==== Provided data
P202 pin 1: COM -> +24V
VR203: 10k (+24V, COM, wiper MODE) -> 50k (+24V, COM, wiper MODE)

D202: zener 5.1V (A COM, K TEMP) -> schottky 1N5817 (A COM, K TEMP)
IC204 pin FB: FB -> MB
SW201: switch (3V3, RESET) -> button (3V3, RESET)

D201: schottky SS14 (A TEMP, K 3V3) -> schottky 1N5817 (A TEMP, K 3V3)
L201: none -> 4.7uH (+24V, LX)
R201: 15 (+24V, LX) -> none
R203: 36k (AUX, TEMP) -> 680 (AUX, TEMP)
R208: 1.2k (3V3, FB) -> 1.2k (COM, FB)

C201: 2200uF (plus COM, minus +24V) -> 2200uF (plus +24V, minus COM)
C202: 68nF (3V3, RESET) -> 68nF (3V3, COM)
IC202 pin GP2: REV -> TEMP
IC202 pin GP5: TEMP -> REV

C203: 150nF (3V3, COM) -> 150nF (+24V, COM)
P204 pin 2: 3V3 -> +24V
========
==== Provided data
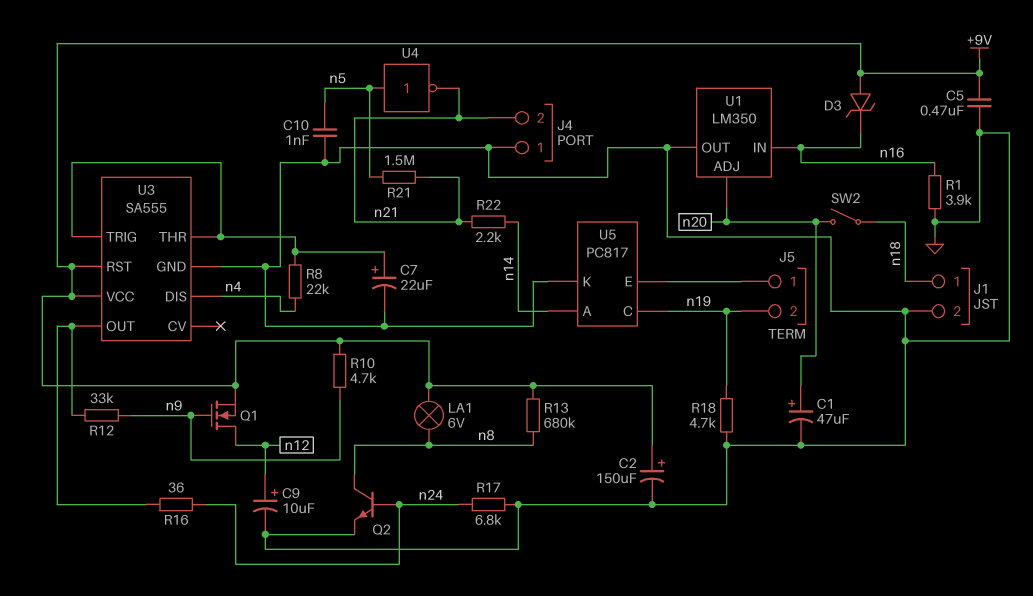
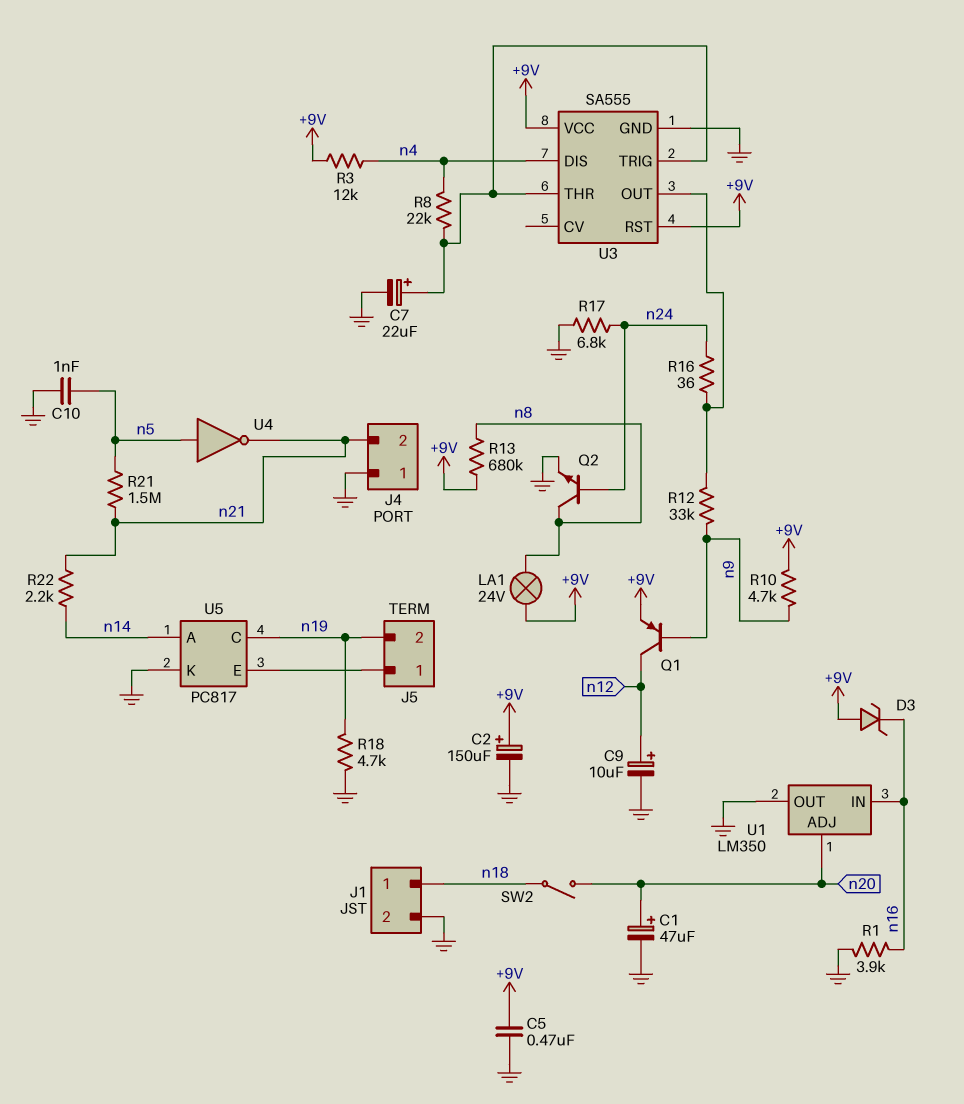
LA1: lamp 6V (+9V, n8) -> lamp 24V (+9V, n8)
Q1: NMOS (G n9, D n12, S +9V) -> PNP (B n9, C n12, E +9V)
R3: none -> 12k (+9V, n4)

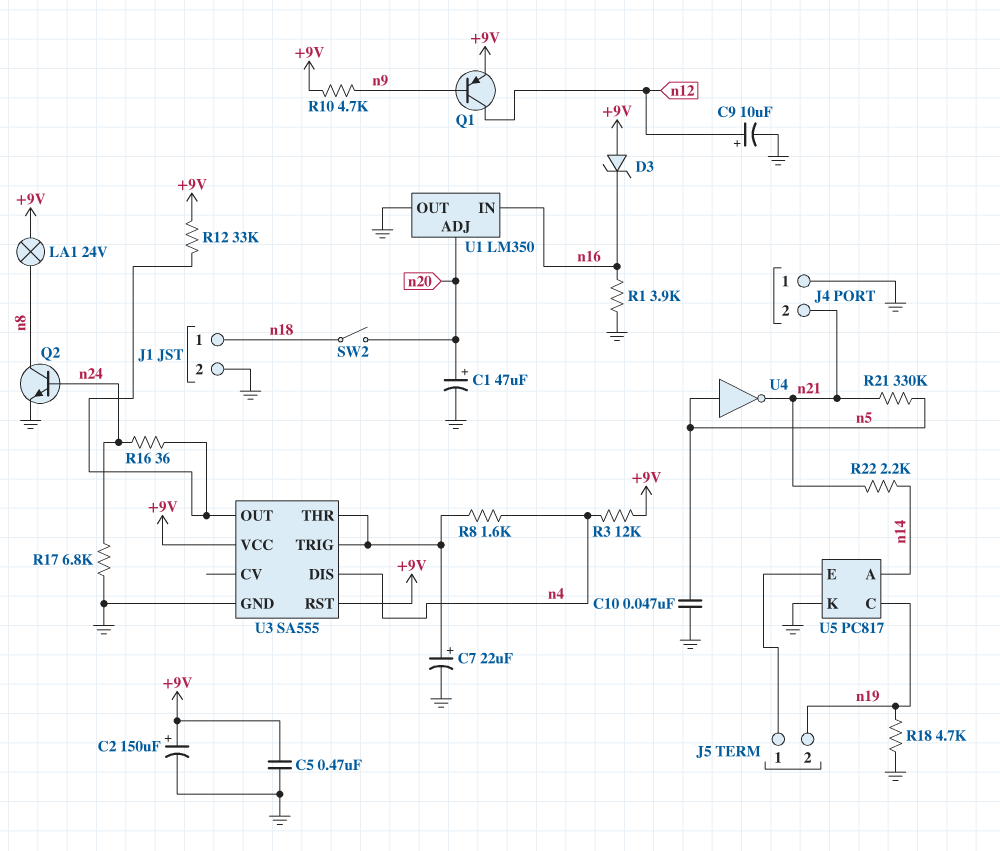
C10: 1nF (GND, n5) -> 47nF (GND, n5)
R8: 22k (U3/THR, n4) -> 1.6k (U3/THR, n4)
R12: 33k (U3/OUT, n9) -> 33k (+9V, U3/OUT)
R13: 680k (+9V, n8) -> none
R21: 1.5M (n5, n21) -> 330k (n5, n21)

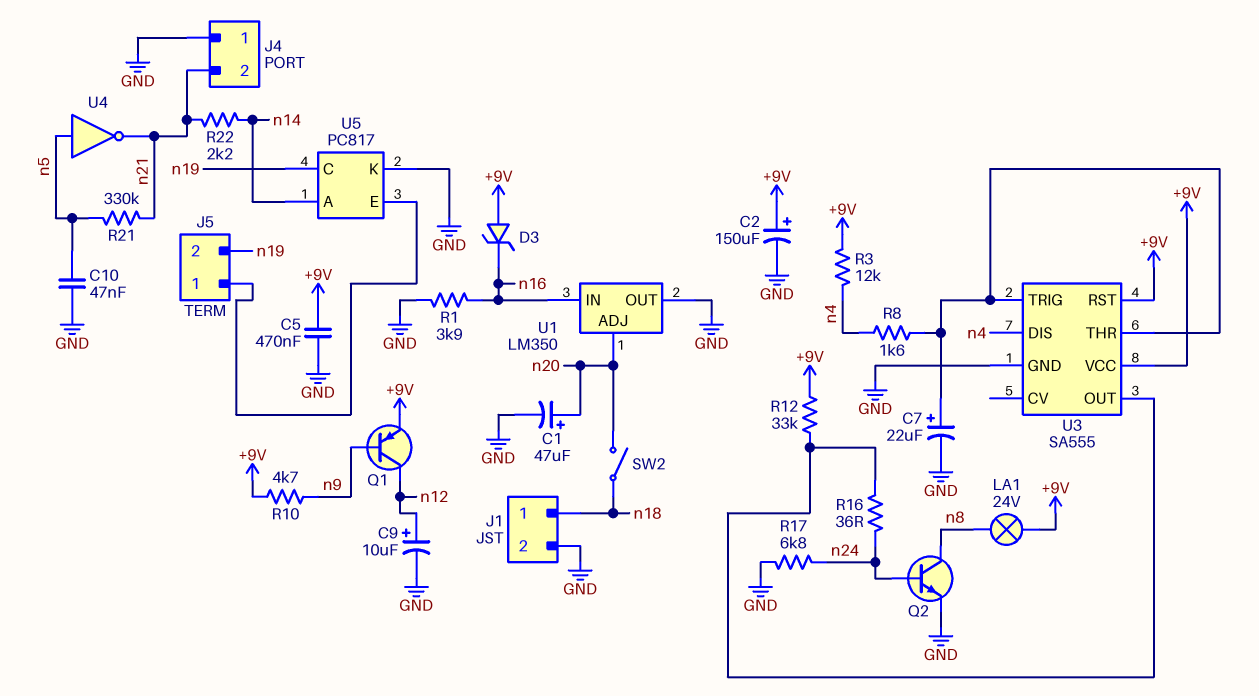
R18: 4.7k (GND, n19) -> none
========
==== Provided data
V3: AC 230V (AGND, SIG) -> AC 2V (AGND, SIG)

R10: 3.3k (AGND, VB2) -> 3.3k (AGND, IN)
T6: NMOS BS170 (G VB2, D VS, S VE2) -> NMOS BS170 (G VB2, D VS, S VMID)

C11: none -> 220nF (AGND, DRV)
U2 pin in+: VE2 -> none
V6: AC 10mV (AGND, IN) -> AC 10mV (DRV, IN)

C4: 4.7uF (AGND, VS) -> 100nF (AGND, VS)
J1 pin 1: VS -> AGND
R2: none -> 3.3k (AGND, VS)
========
## Task description
A line qualifies when it holds the word "TEMP"; report all qualifying lines from the records above.

## Answer section
D202: zener 5.1V (A COM, K TEMP) -> schottky 1N5817 (A COM, K TEMP)
D201: schottky SS14 (A TEMP, K 3V3) -> schottky 1N5817 (A TEMP, K 3V3)
R203: 36k (AUX, TEMP) -> 680 (AUX, TEMP)
IC202 pin GP2: REV -> TEMP
IC202 pin GP5: TEMP -> REV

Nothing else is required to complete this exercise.